### Aim of the exercise
The line with "F1: 5A (U2/GP5, W15) -> 5A (VRAW, W15)" marks the first line to copy, and the line with "U3 pin OUT: U2/GP2 -> P2/1" marks the last. Transcribe that stretch of the data below exactly, without pictures.

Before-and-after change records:
- - -

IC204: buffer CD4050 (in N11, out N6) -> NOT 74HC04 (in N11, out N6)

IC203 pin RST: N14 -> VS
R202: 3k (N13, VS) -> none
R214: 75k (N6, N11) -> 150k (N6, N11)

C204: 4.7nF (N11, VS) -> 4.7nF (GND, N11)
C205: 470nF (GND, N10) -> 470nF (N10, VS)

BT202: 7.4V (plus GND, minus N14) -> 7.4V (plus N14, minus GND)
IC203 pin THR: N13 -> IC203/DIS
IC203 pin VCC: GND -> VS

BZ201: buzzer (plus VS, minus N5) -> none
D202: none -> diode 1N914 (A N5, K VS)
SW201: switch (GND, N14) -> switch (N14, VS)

- - -

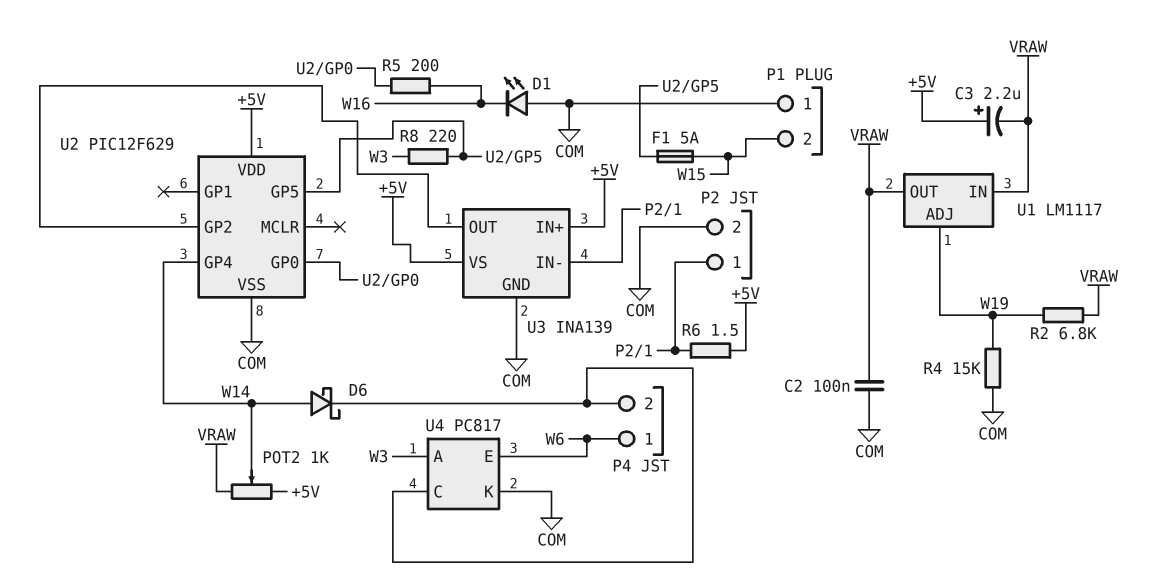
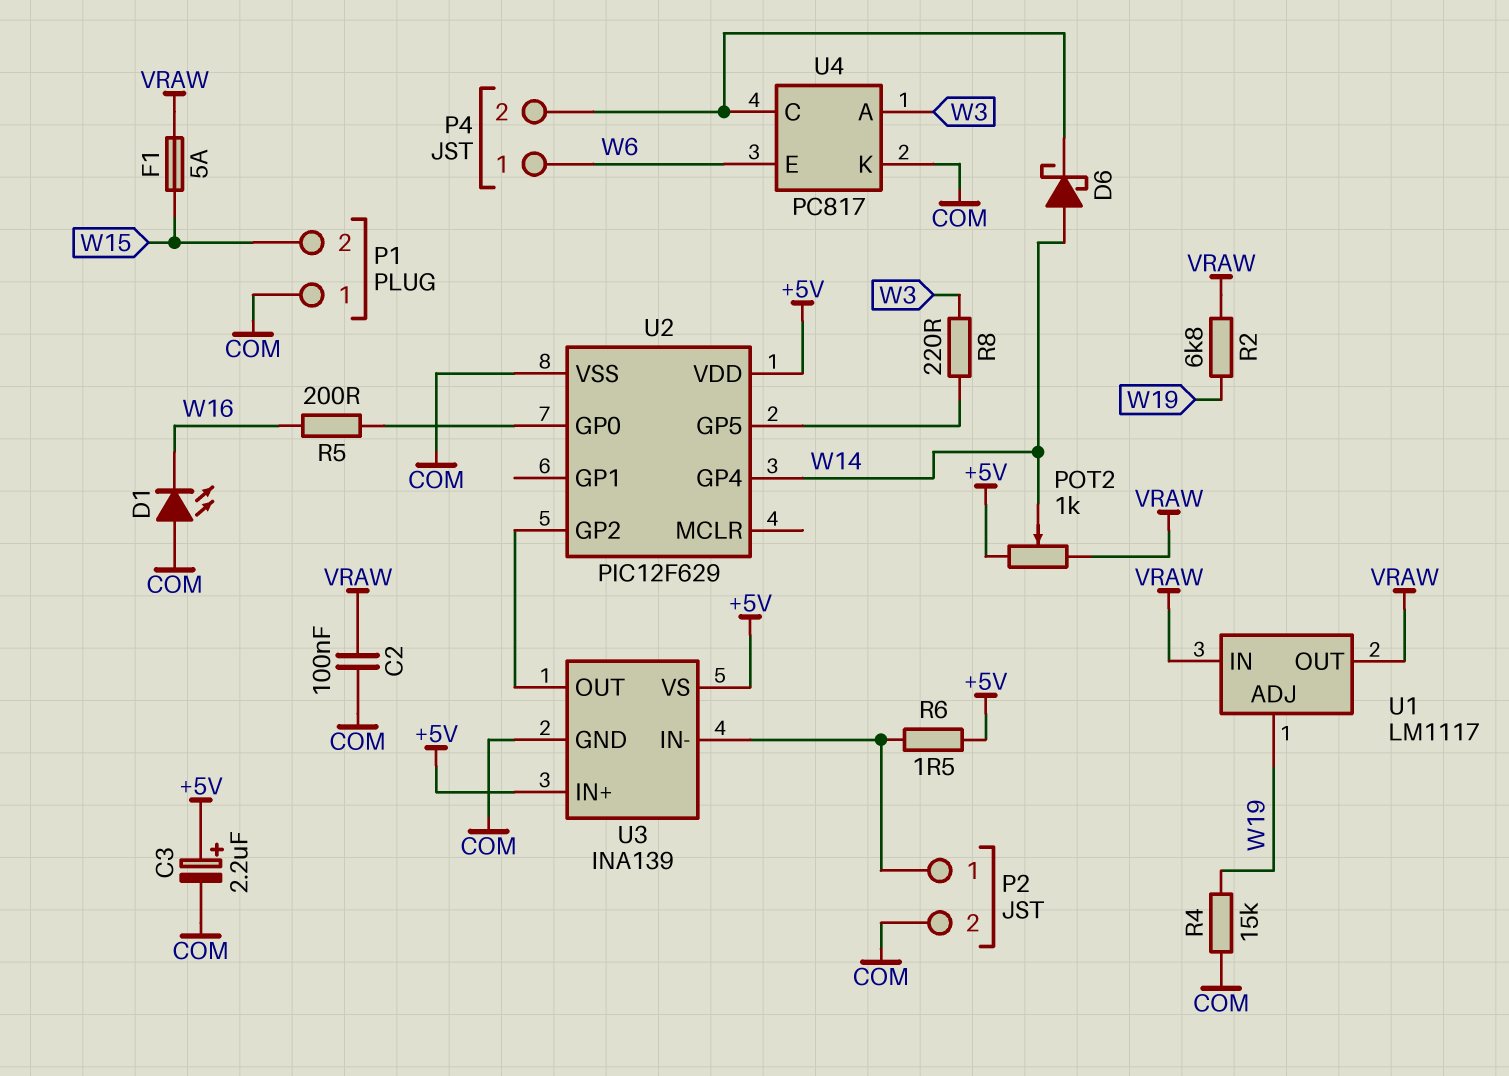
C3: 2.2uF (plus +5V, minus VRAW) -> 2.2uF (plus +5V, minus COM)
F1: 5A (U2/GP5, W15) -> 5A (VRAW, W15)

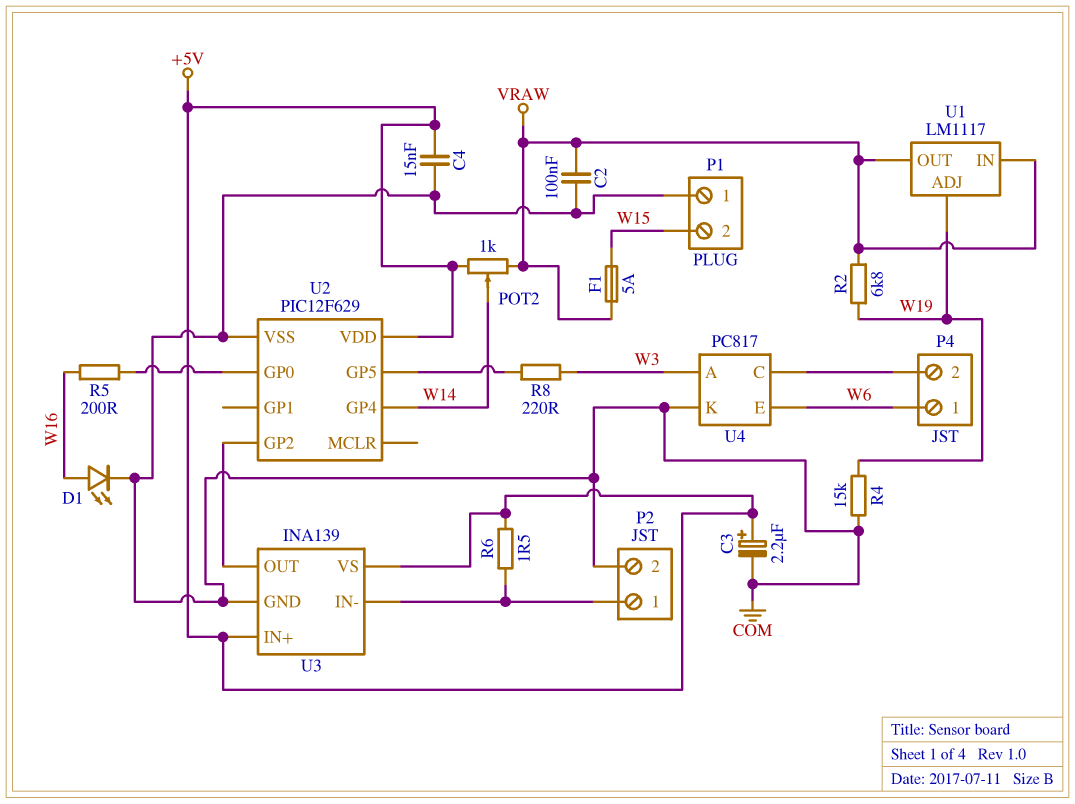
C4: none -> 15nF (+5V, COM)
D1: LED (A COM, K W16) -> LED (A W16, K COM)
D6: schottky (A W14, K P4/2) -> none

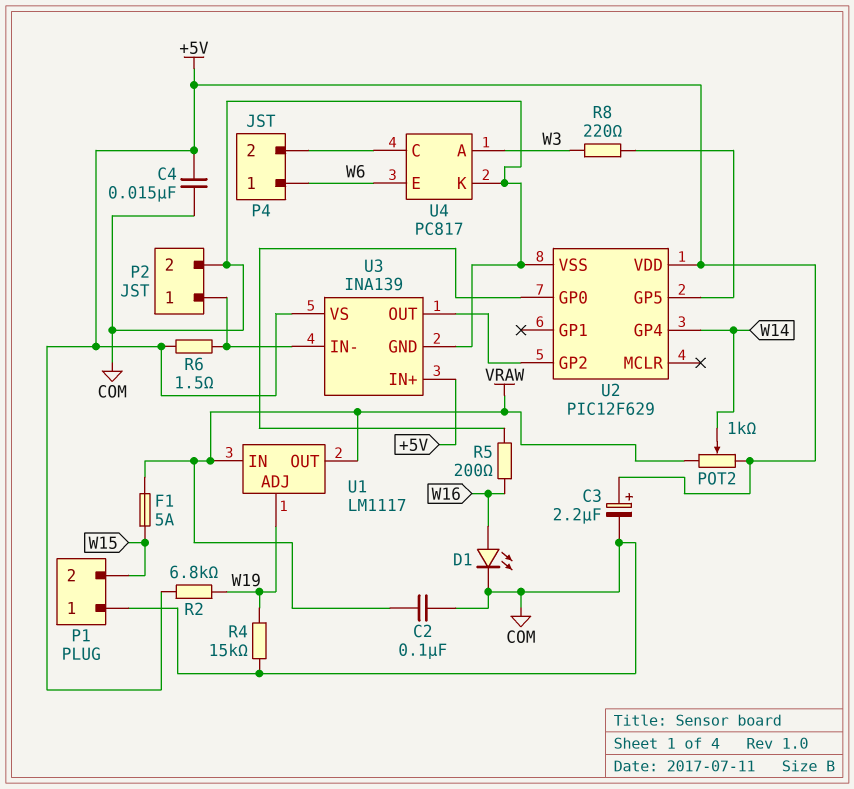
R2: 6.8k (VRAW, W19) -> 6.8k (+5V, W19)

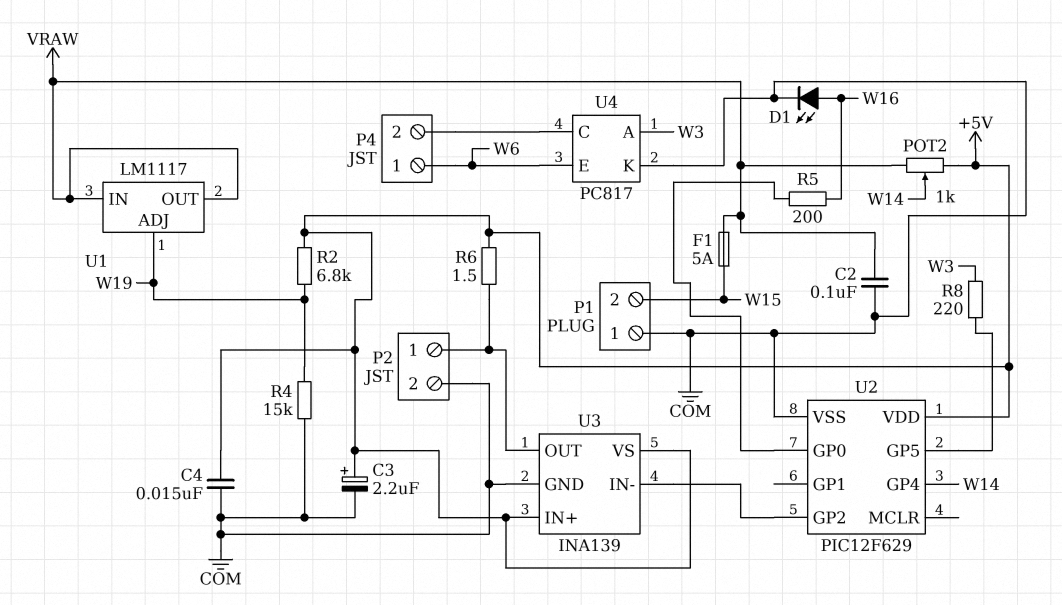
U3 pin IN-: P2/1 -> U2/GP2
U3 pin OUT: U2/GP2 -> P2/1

- - -

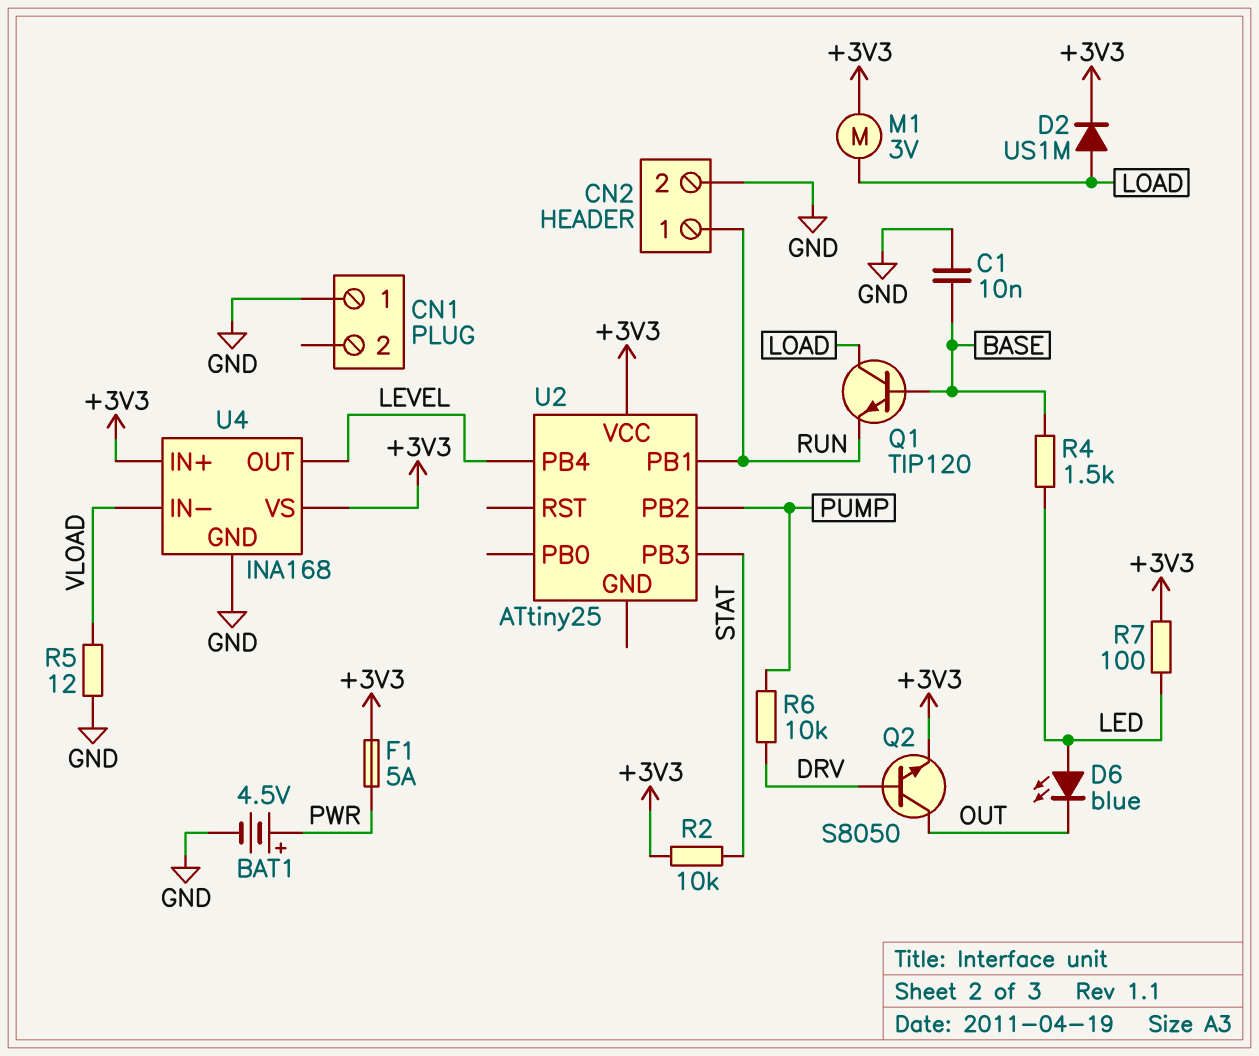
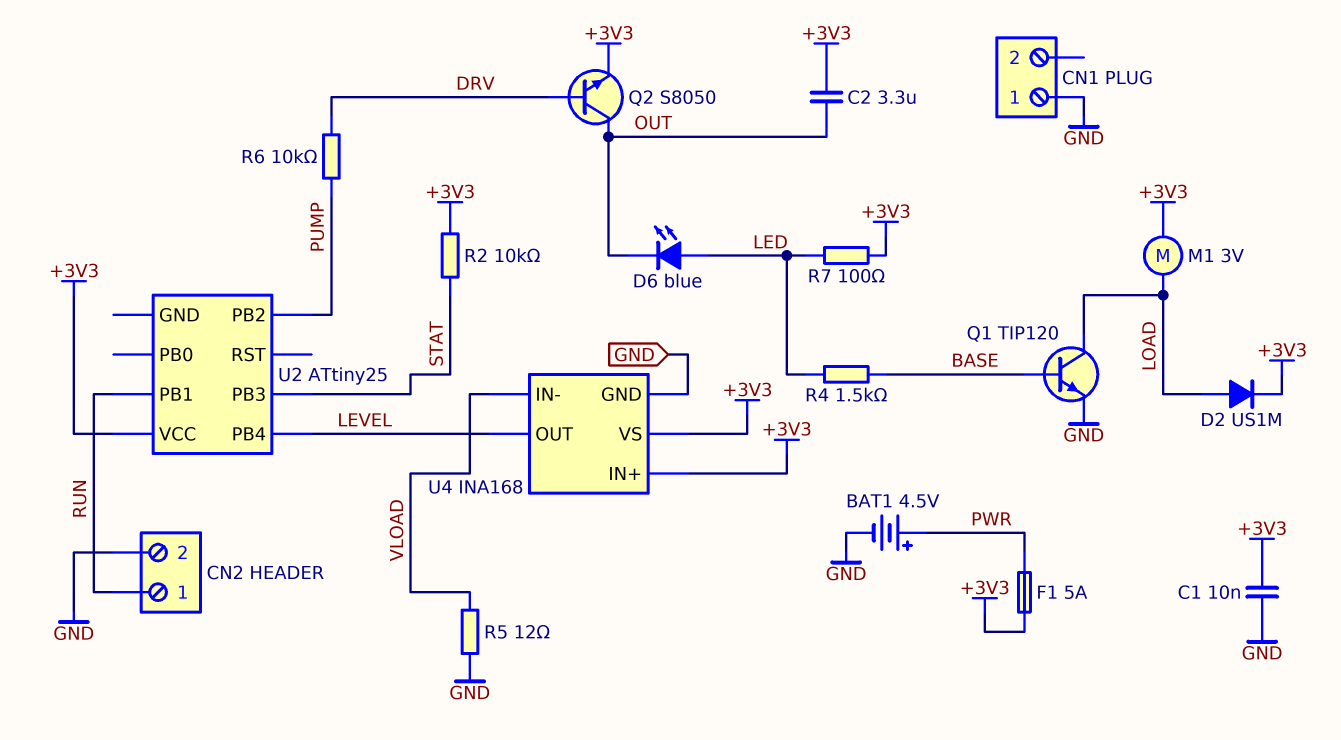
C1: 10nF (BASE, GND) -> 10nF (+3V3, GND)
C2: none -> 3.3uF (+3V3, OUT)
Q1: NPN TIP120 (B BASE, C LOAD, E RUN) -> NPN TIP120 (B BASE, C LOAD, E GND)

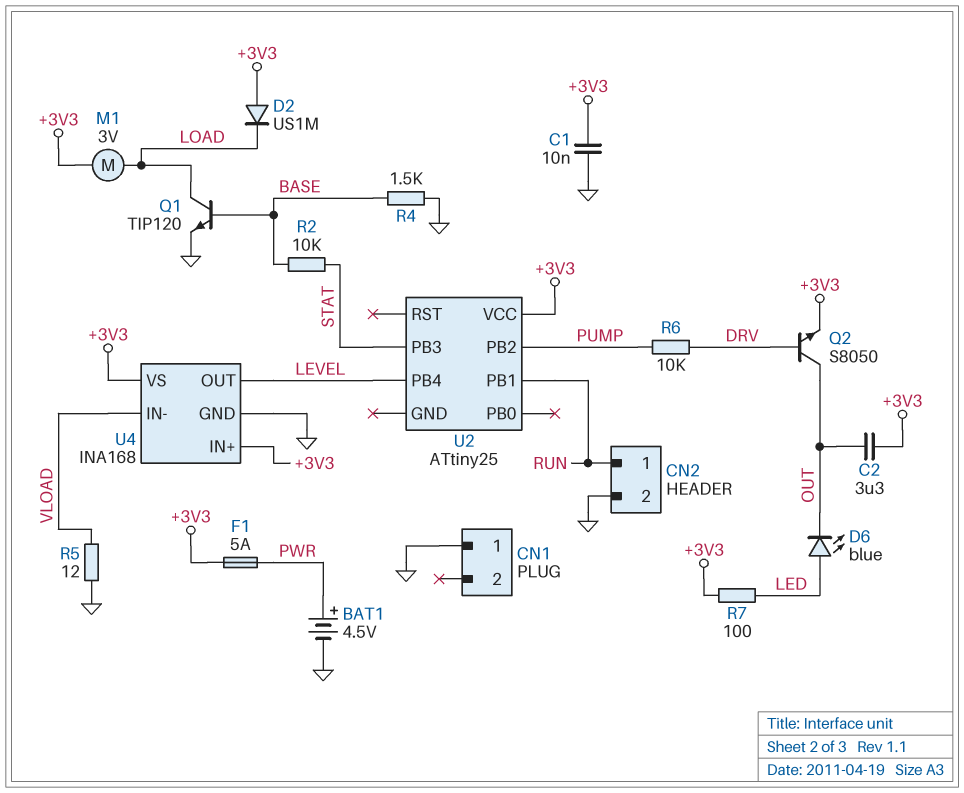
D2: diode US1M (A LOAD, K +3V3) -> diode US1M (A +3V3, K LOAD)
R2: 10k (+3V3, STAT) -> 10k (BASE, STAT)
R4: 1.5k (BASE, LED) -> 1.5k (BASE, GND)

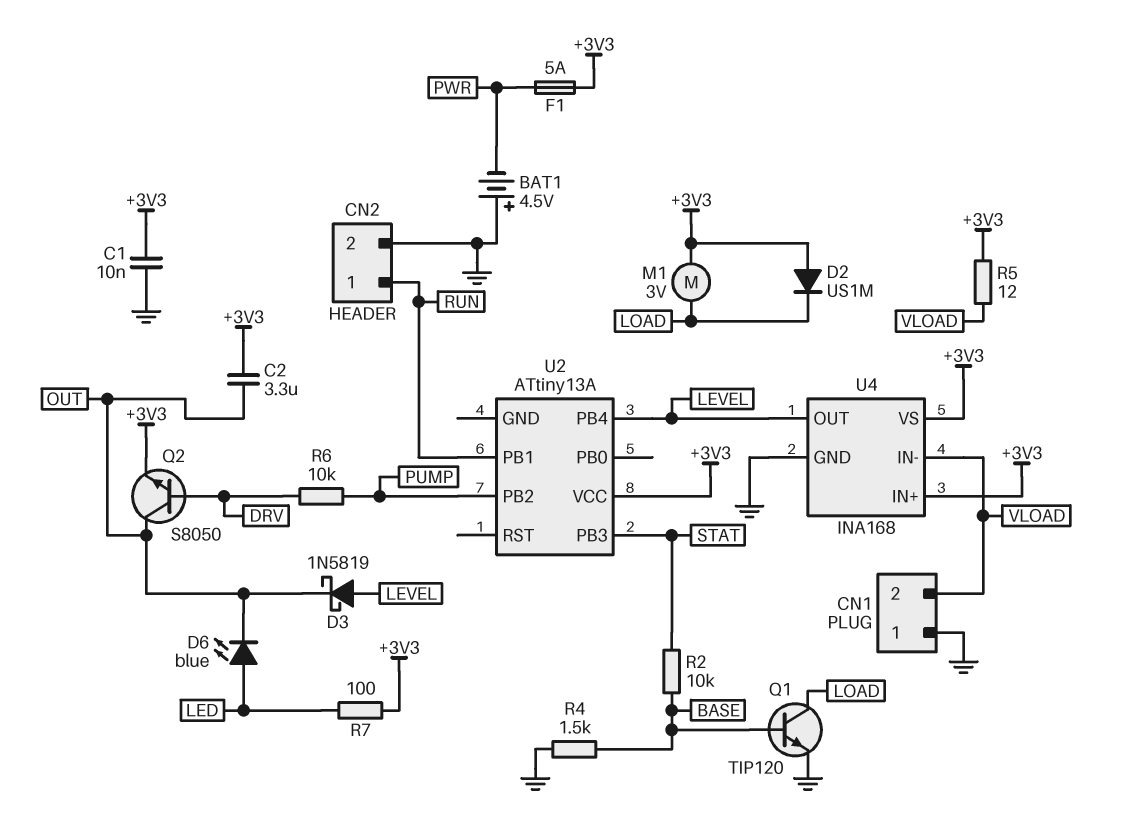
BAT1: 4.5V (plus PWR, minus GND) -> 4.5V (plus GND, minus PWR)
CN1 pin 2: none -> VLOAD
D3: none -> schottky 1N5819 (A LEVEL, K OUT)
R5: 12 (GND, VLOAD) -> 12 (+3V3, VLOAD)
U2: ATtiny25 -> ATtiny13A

- - -

### Task solution
F1: 5A (U2/GP5, W15) -> 5A (VRAW, W15)

C4: none -> 15nF (+5V, COM)
D1: LED (A COM, K W16) -> LED (A W16, K COM)
D6: schottky (A W14, K P4/2) -> none

R2: 6.8k (VRAW, W19) -> 6.8k (+5V, W19)

U3 pin IN-: P2/1 -> U2/GP2
U3 pin OUT: U2/GP2 -> P2/1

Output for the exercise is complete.